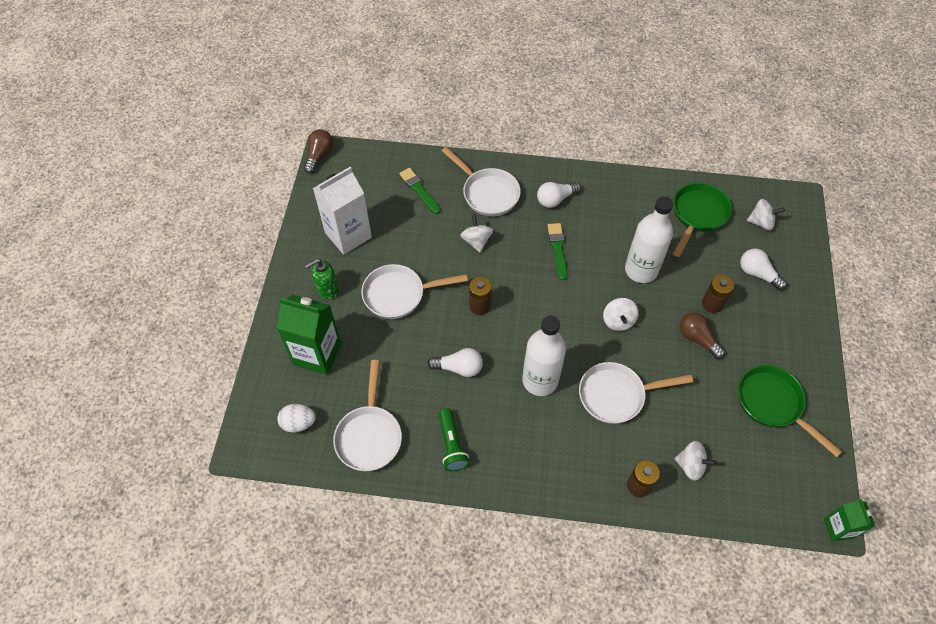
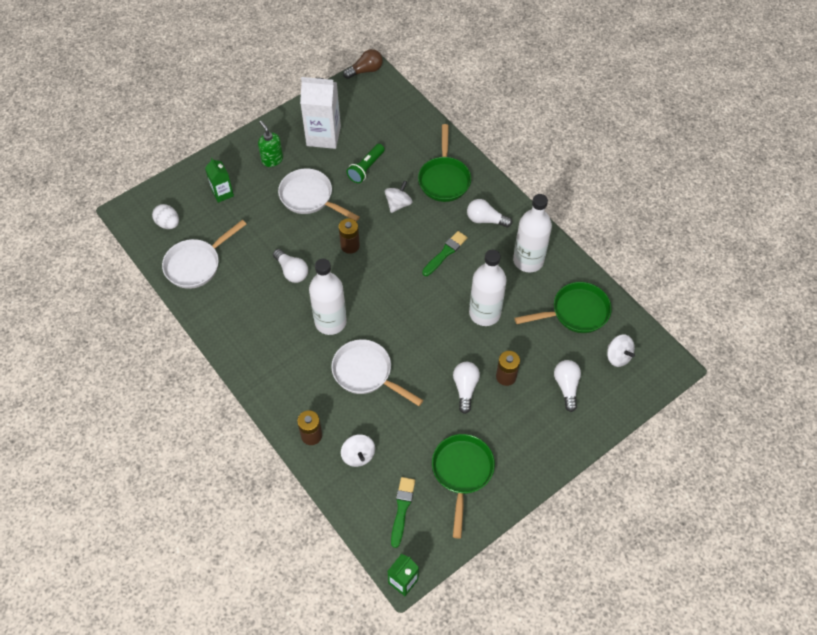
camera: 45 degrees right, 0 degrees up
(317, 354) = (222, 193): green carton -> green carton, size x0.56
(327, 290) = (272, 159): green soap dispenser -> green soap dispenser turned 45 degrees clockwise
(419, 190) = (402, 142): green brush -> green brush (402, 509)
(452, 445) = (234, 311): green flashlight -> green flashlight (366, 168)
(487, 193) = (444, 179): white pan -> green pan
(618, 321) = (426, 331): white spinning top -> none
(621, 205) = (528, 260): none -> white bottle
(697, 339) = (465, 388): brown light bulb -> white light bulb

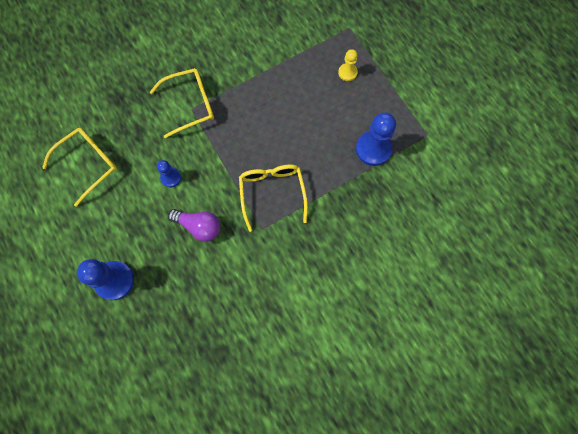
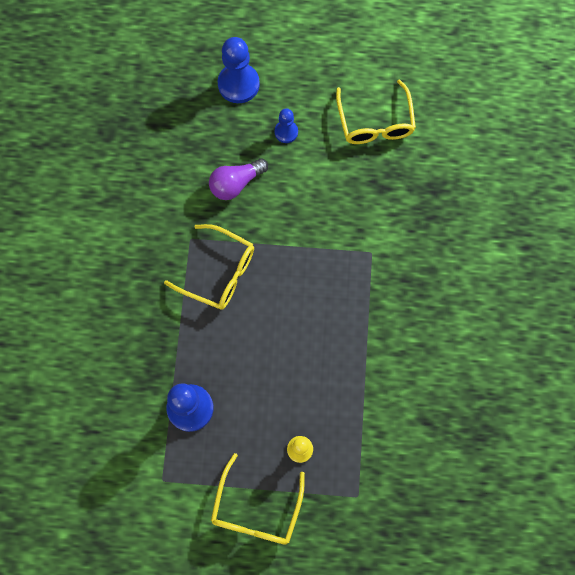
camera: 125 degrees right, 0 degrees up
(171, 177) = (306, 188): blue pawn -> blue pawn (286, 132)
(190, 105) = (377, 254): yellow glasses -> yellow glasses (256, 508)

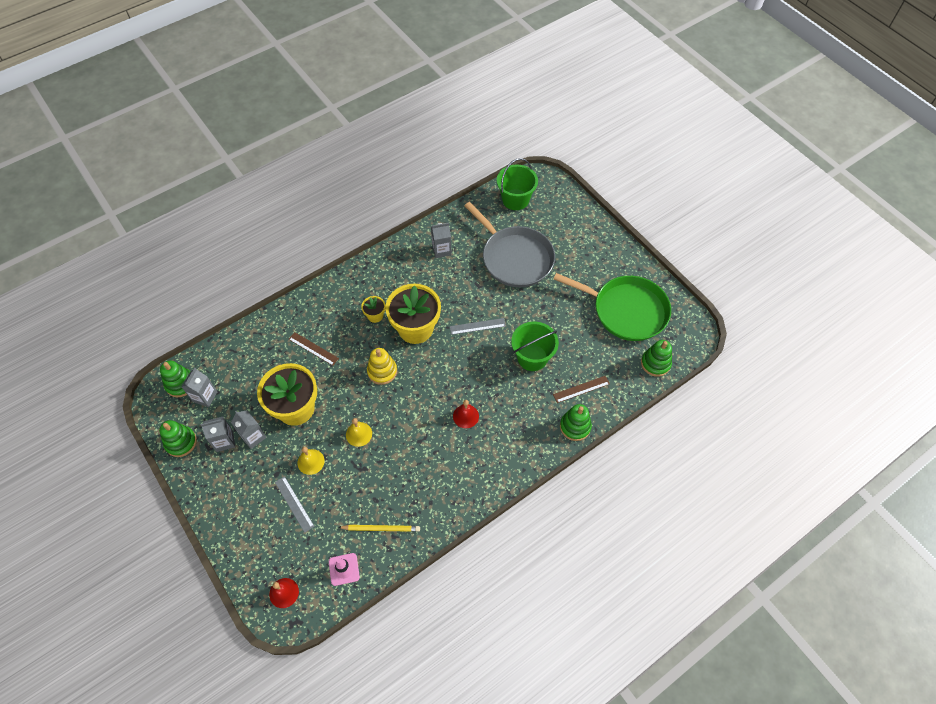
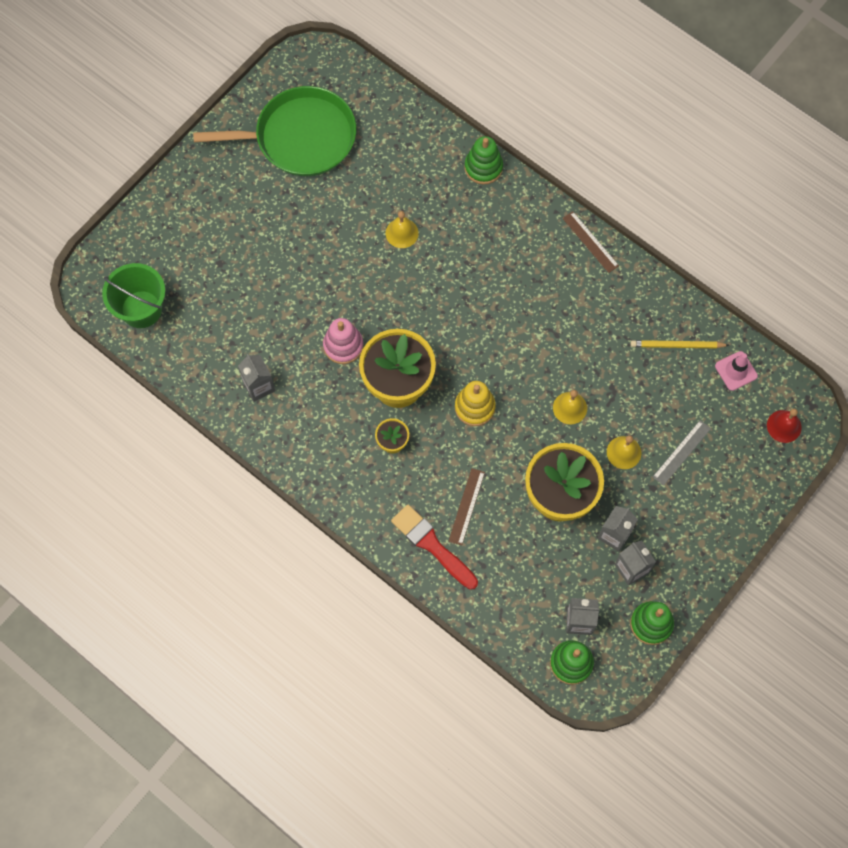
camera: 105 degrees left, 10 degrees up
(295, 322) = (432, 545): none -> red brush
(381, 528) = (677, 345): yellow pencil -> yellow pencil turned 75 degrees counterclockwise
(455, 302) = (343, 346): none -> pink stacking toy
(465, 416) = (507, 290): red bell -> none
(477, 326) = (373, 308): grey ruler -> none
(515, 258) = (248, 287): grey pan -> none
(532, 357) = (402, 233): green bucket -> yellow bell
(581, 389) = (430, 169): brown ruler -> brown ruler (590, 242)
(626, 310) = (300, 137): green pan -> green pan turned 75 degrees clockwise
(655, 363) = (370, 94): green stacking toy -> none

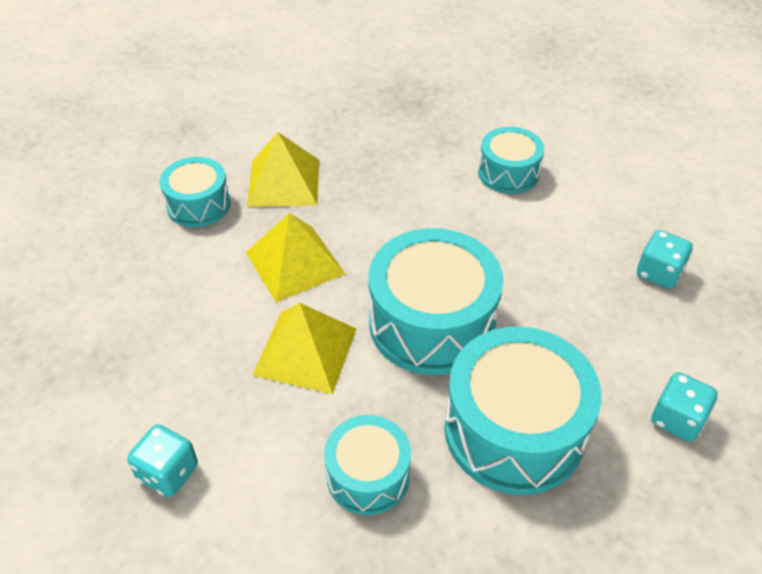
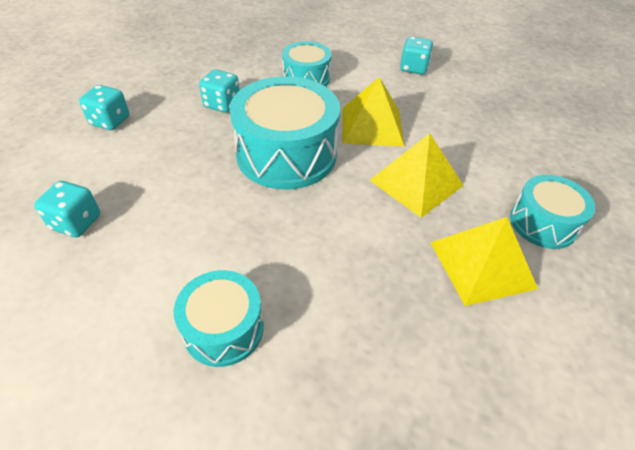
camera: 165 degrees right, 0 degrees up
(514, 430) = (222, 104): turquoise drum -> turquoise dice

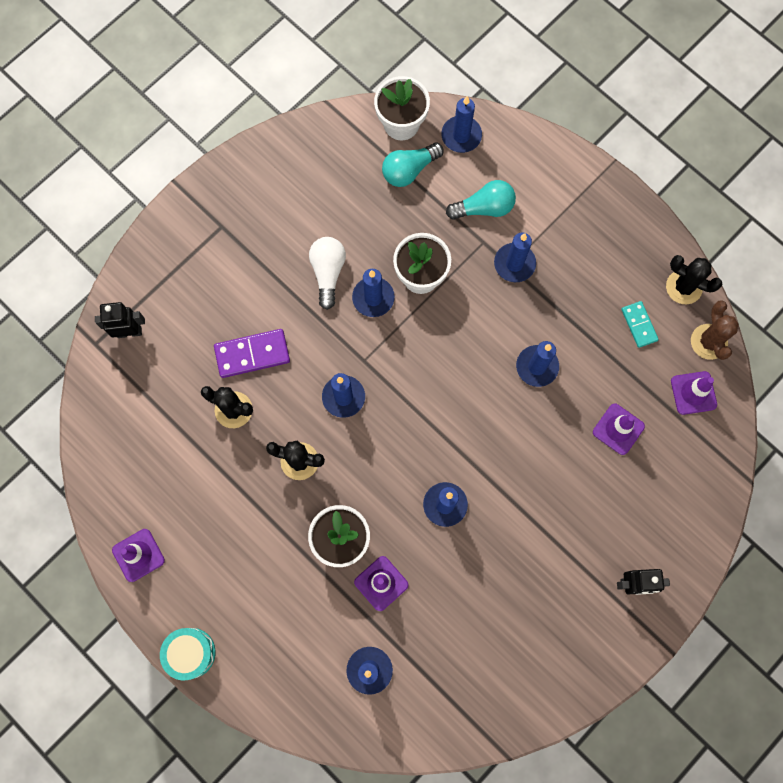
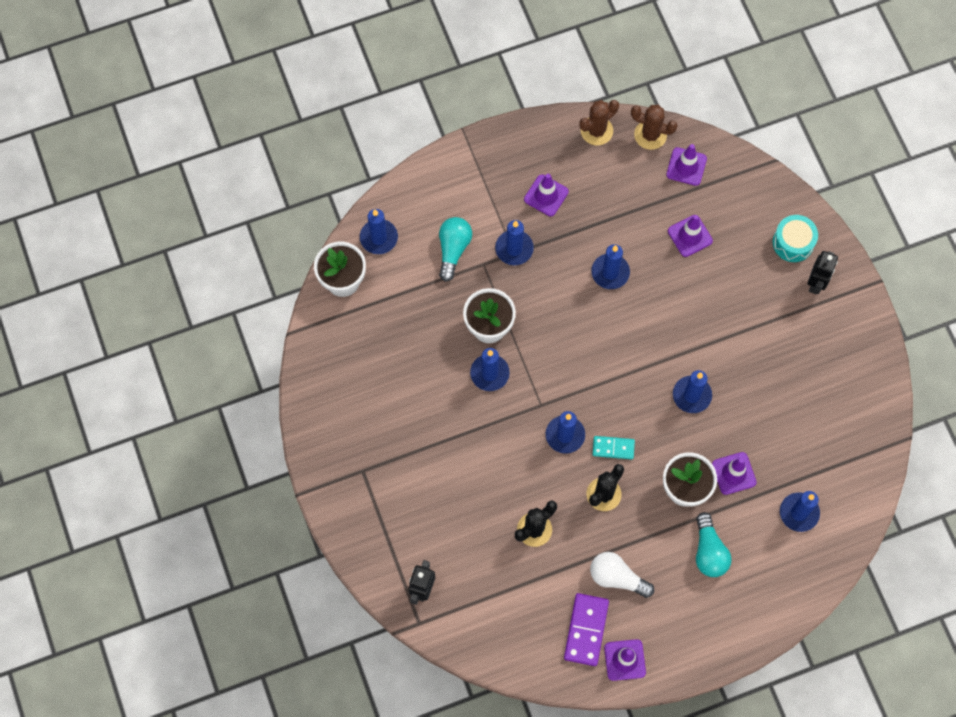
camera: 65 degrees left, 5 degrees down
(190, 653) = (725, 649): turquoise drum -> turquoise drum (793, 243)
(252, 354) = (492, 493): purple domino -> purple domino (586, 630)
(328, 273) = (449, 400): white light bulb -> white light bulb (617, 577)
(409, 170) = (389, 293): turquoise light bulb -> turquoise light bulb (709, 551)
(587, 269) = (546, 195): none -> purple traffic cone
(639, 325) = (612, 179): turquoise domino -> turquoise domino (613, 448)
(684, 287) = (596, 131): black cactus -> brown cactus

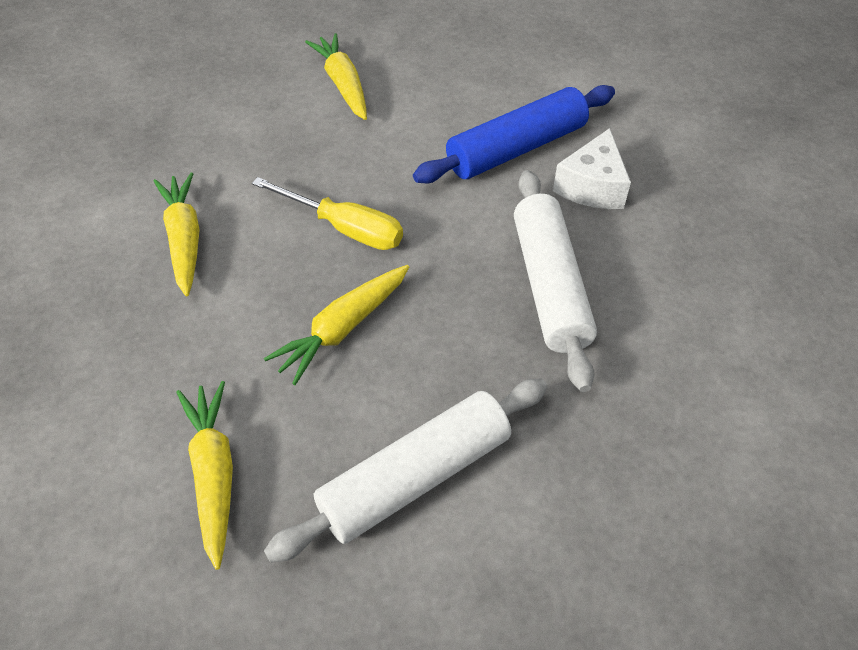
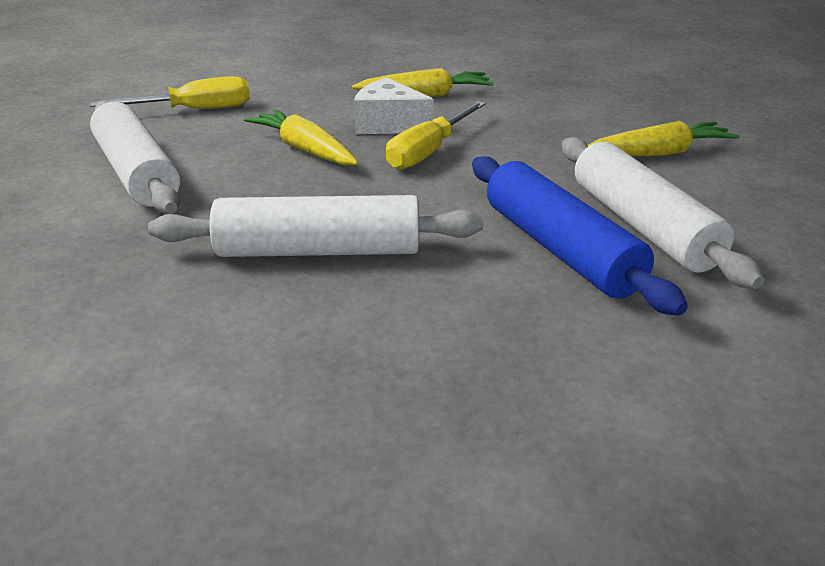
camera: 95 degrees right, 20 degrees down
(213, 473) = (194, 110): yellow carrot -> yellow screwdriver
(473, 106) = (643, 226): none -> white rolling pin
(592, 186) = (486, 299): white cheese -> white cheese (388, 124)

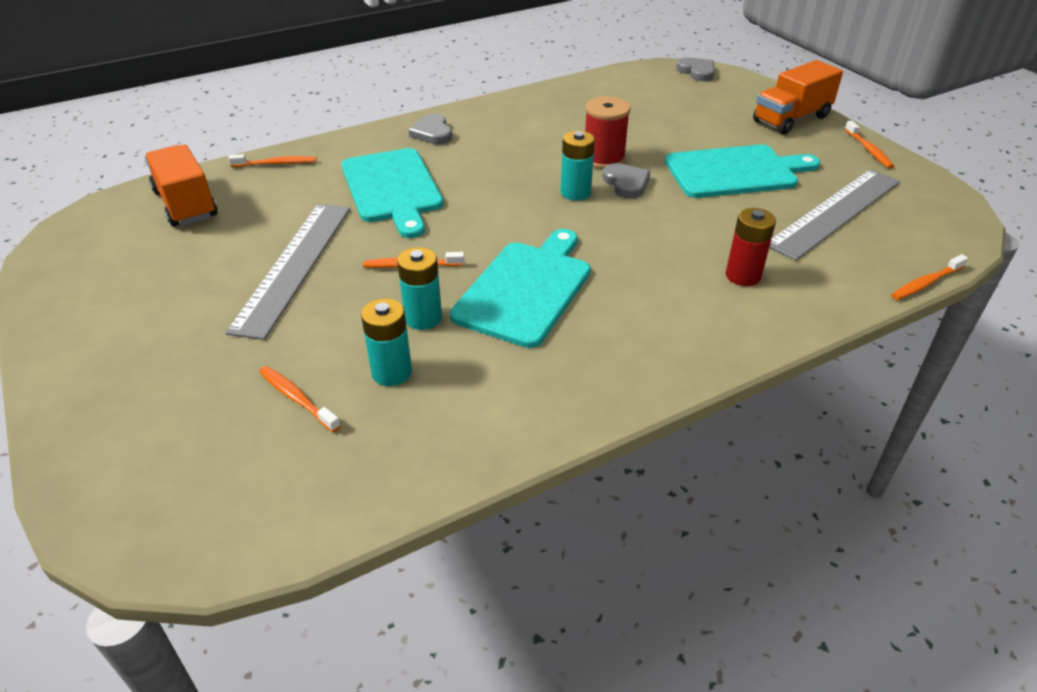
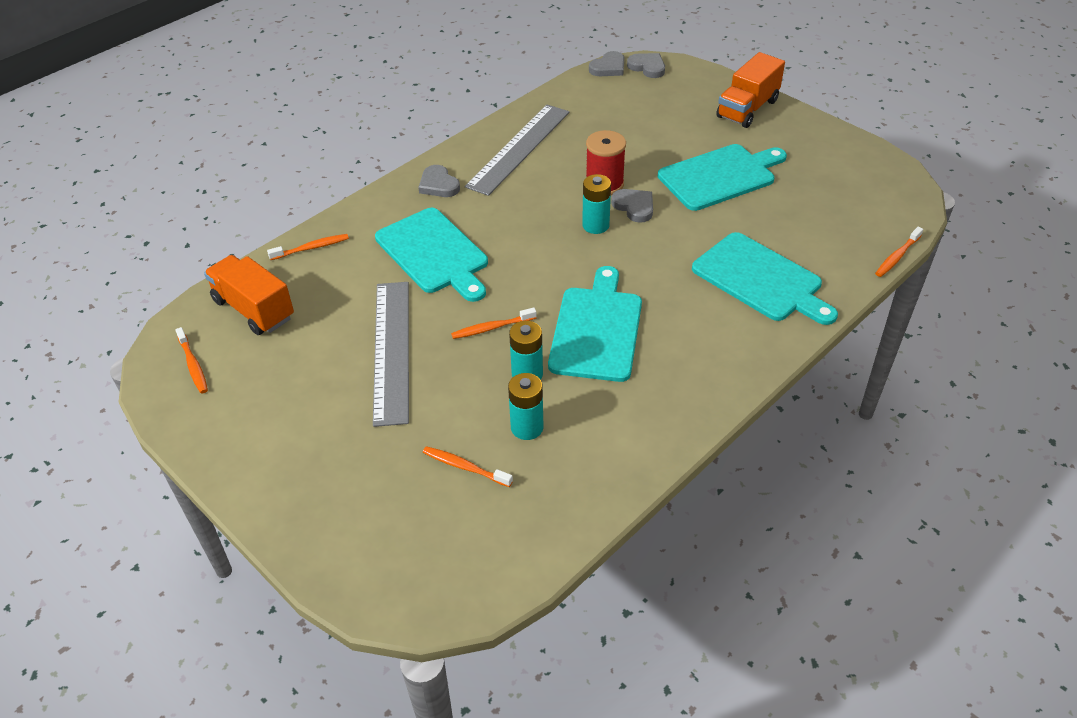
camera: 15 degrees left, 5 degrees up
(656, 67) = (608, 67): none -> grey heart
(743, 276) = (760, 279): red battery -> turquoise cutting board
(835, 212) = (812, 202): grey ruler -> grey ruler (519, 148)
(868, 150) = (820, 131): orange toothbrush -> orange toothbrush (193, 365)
----
→ **TRY IT**: Please write every line above out exactly as given, except for any pictures.

→ **SOLUTION TO THIS PROBLEM**:
camera: 45 degrees right, 0 degrees up
(317, 354) = (222, 193): green carton -> green carton, size x0.56
(327, 290) = (272, 159): green soap dispenser -> green soap dispenser turned 45 degrees clockwise
(419, 190) = (402, 142): green brush -> green brush (402, 509)
(452, 445) = (234, 311): green flashlight -> green flashlight (366, 168)
(487, 193) = (444, 179): white pan -> green pan
(618, 321) = (426, 331): white spinning top -> none
(621, 205) = (528, 260): none -> white bottle
(697, 339) = (465, 388): brown light bulb -> white light bulb

camera: 125 degrees right, 0 degrees up
(171, 177) = (306, 188): blue pawn -> blue pawn (286, 132)
(190, 105) = (377, 254): yellow glasses -> yellow glasses (256, 508)

camera: 105 degrees left, 10 degrees up
(295, 322) = (432, 545): none -> red brush
(381, 528) = (677, 345): yellow pencil -> yellow pencil turned 75 degrees counterclockwise
(455, 302) = (343, 346): none -> pink stacking toy
(465, 416) = (507, 290): red bell -> none
(477, 326) = (373, 308): grey ruler -> none
(515, 258) = (248, 287): grey pan -> none
(532, 357) = (402, 233): green bucket -> yellow bell
(581, 389) = (430, 169): brown ruler -> brown ruler (590, 242)
(626, 310) = (300, 137): green pan -> green pan turned 75 degrees clockwise
(655, 363) = (370, 94): green stacking toy -> none

camera: 165 degrees right, 0 degrees up
(514, 430) = (222, 104): turquoise drum -> turquoise dice

camera: 65 degrees left, 5 degrees down
(190, 653) = (725, 649): turquoise drum -> turquoise drum (793, 243)
(252, 354) = (492, 493): purple domino -> purple domino (586, 630)
(328, 273) = (449, 400): white light bulb -> white light bulb (617, 577)
(409, 170) = (389, 293): turquoise light bulb -> turquoise light bulb (709, 551)
(587, 269) = (546, 195): none -> purple traffic cone
(639, 325) = (612, 179): turquoise domino -> turquoise domino (613, 448)
(684, 287) = (596, 131): black cactus -> brown cactus

camera: 95 degrees right, 20 degrees down
(213, 473) = (194, 110): yellow carrot -> yellow screwdriver
(473, 106) = (643, 226): none -> white rolling pin
(592, 186) = (486, 299): white cheese -> white cheese (388, 124)

camera: 15 degrees left, 5 degrees up
(656, 67) = (608, 67): none -> grey heart
(743, 276) = (760, 279): red battery -> turquoise cutting board
(835, 212) = (812, 202): grey ruler -> grey ruler (519, 148)
(868, 150) = (820, 131): orange toothbrush -> orange toothbrush (193, 365)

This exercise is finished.